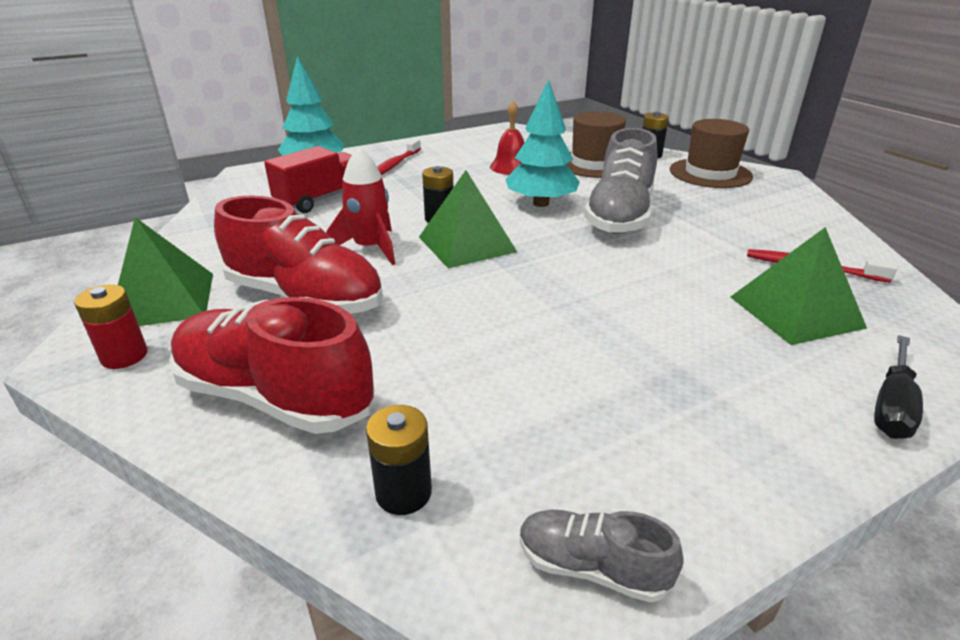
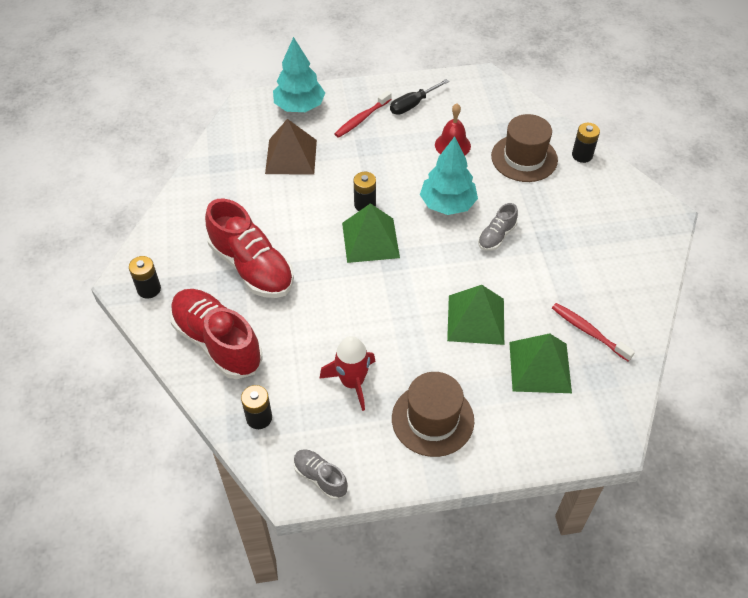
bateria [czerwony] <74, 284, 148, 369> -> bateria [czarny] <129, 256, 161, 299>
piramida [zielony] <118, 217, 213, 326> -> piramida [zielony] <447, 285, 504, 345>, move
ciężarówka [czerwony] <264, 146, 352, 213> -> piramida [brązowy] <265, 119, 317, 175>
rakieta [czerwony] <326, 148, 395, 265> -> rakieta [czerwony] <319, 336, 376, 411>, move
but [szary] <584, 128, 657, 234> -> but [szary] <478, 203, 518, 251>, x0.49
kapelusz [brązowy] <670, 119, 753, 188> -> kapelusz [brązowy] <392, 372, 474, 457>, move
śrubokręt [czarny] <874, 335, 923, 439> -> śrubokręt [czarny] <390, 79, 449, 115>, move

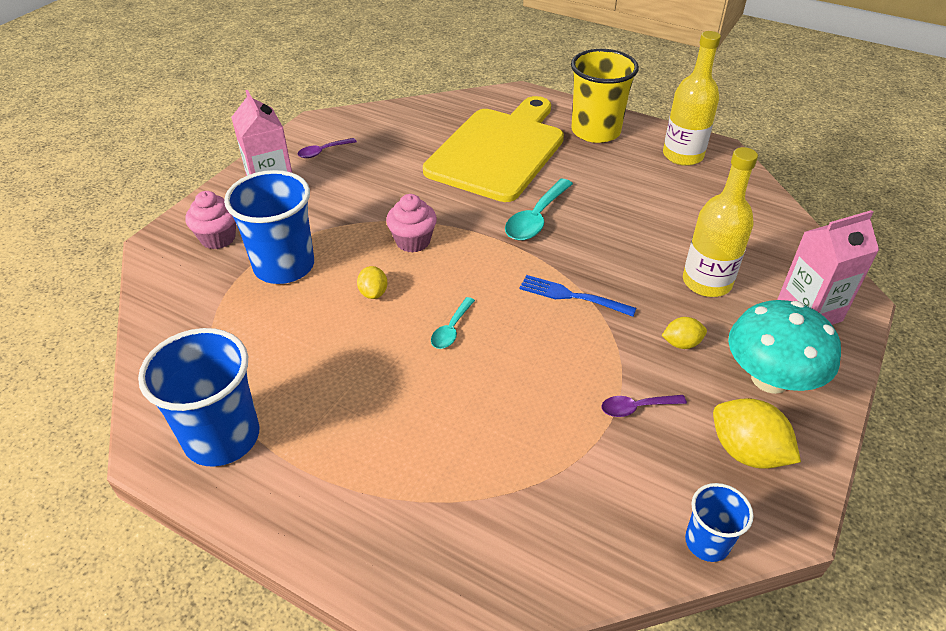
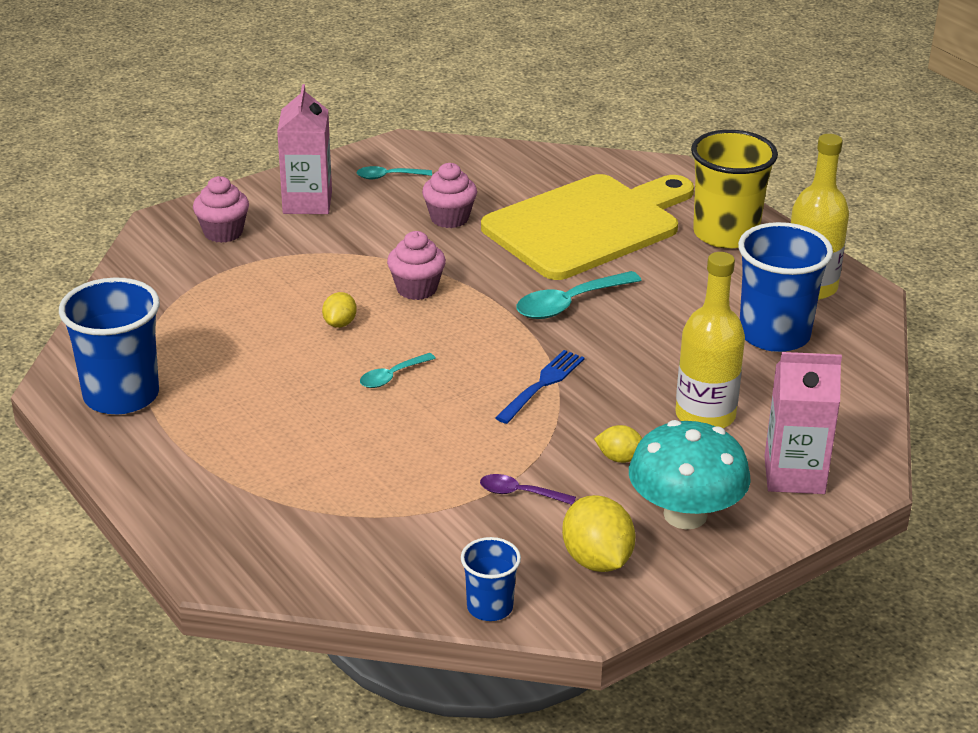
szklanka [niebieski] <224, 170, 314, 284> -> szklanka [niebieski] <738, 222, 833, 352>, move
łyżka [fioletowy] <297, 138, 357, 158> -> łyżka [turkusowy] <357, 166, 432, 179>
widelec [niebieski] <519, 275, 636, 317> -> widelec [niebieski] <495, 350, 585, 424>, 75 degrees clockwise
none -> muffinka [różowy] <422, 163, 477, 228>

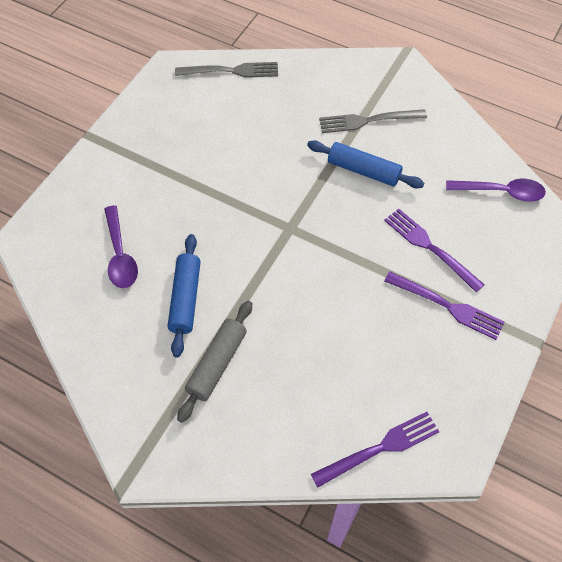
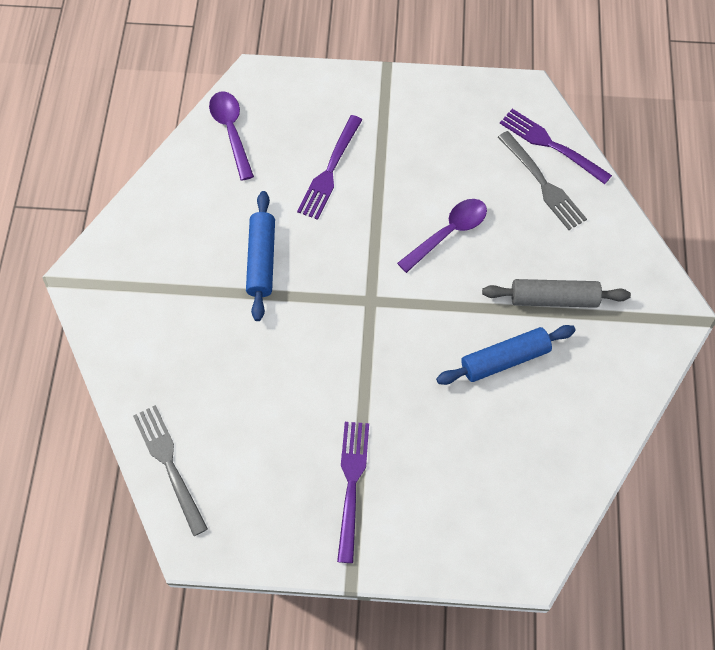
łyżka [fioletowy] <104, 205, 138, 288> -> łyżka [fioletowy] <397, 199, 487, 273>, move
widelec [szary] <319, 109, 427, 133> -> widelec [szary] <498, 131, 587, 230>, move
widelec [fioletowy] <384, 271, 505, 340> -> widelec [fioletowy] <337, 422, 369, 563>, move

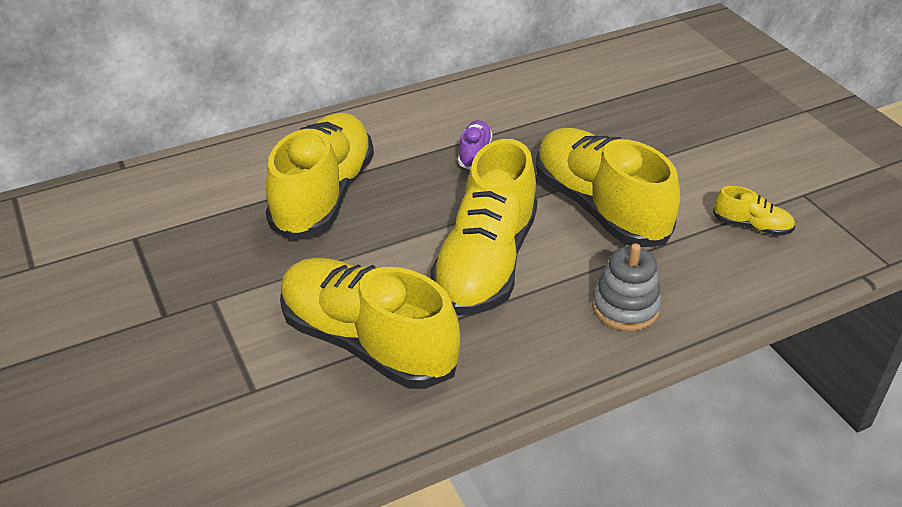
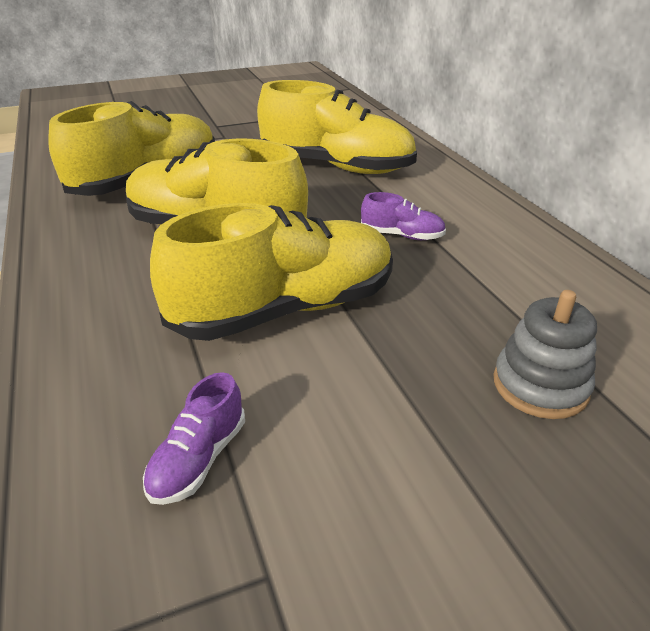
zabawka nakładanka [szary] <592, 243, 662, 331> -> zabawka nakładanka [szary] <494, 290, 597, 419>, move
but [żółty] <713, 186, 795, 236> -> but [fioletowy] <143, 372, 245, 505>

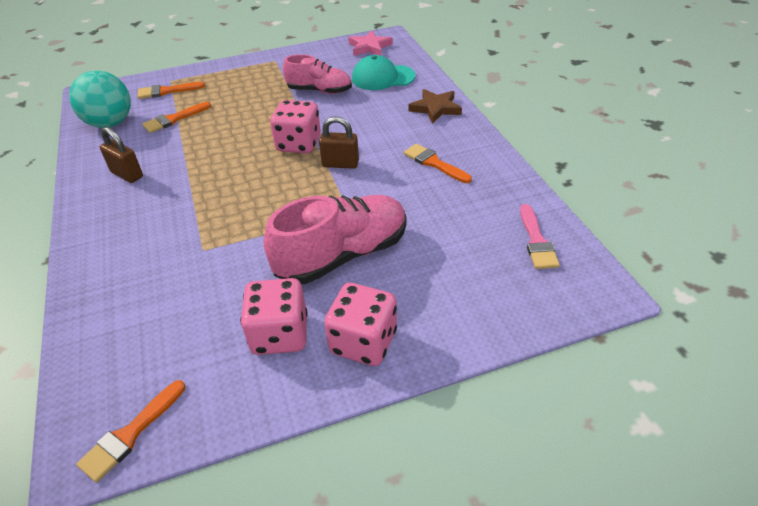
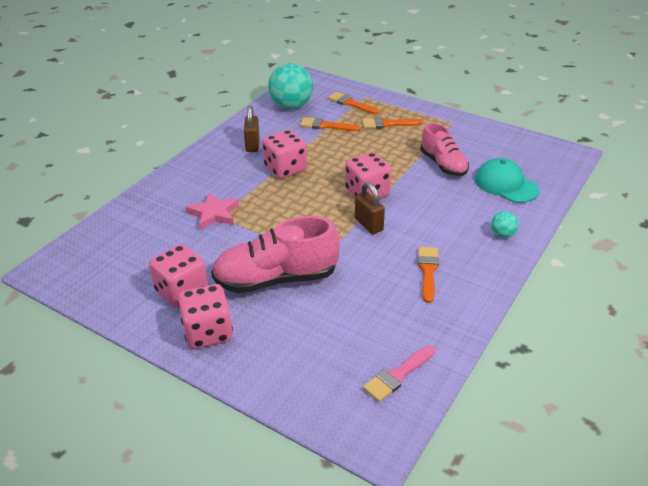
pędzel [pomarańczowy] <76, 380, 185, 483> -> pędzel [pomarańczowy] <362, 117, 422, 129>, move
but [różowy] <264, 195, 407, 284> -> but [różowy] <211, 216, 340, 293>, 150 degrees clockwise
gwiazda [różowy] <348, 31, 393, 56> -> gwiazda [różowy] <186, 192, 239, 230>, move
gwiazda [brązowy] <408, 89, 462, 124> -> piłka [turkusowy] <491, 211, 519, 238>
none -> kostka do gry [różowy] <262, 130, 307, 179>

-------------------------

Reproduce the material above in full, images excluded.

bateria [czerwony] <74, 284, 148, 369> -> bateria [czarny] <129, 256, 161, 299>
piramida [zielony] <118, 217, 213, 326> -> piramida [zielony] <447, 285, 504, 345>, move
ciężarówka [czerwony] <264, 146, 352, 213> -> piramida [brązowy] <265, 119, 317, 175>
rakieta [czerwony] <326, 148, 395, 265> -> rakieta [czerwony] <319, 336, 376, 411>, move
but [szary] <584, 128, 657, 234> -> but [szary] <478, 203, 518, 251>, x0.49
kapelusz [brązowy] <670, 119, 753, 188> -> kapelusz [brązowy] <392, 372, 474, 457>, move
śrubokręt [czarny] <874, 335, 923, 439> -> śrubokręt [czarny] <390, 79, 449, 115>, move

szklanka [niebieski] <224, 170, 314, 284> -> szklanka [niebieski] <738, 222, 833, 352>, move
łyżka [fioletowy] <297, 138, 357, 158> -> łyżka [turkusowy] <357, 166, 432, 179>
widelec [niebieski] <519, 275, 636, 317> -> widelec [niebieski] <495, 350, 585, 424>, 75 degrees clockwise
none -> muffinka [różowy] <422, 163, 477, 228>

łyżka [fioletowy] <104, 205, 138, 288> -> łyżka [fioletowy] <397, 199, 487, 273>, move
widelec [szary] <319, 109, 427, 133> -> widelec [szary] <498, 131, 587, 230>, move
widelec [fioletowy] <384, 271, 505, 340> -> widelec [fioletowy] <337, 422, 369, 563>, move

zabawka nakładanka [szary] <592, 243, 662, 331> -> zabawka nakładanka [szary] <494, 290, 597, 419>, move
but [żółty] <713, 186, 795, 236> -> but [fioletowy] <143, 372, 245, 505>

pędzel [pomarańczowy] <76, 380, 185, 483> -> pędzel [pomarańczowy] <362, 117, 422, 129>, move
but [różowy] <264, 195, 407, 284> -> but [różowy] <211, 216, 340, 293>, 150 degrees clockwise
gwiazda [różowy] <348, 31, 393, 56> -> gwiazda [różowy] <186, 192, 239, 230>, move
gwiazda [brązowy] <408, 89, 462, 124> -> piłka [turkusowy] <491, 211, 519, 238>
none -> kostka do gry [różowy] <262, 130, 307, 179>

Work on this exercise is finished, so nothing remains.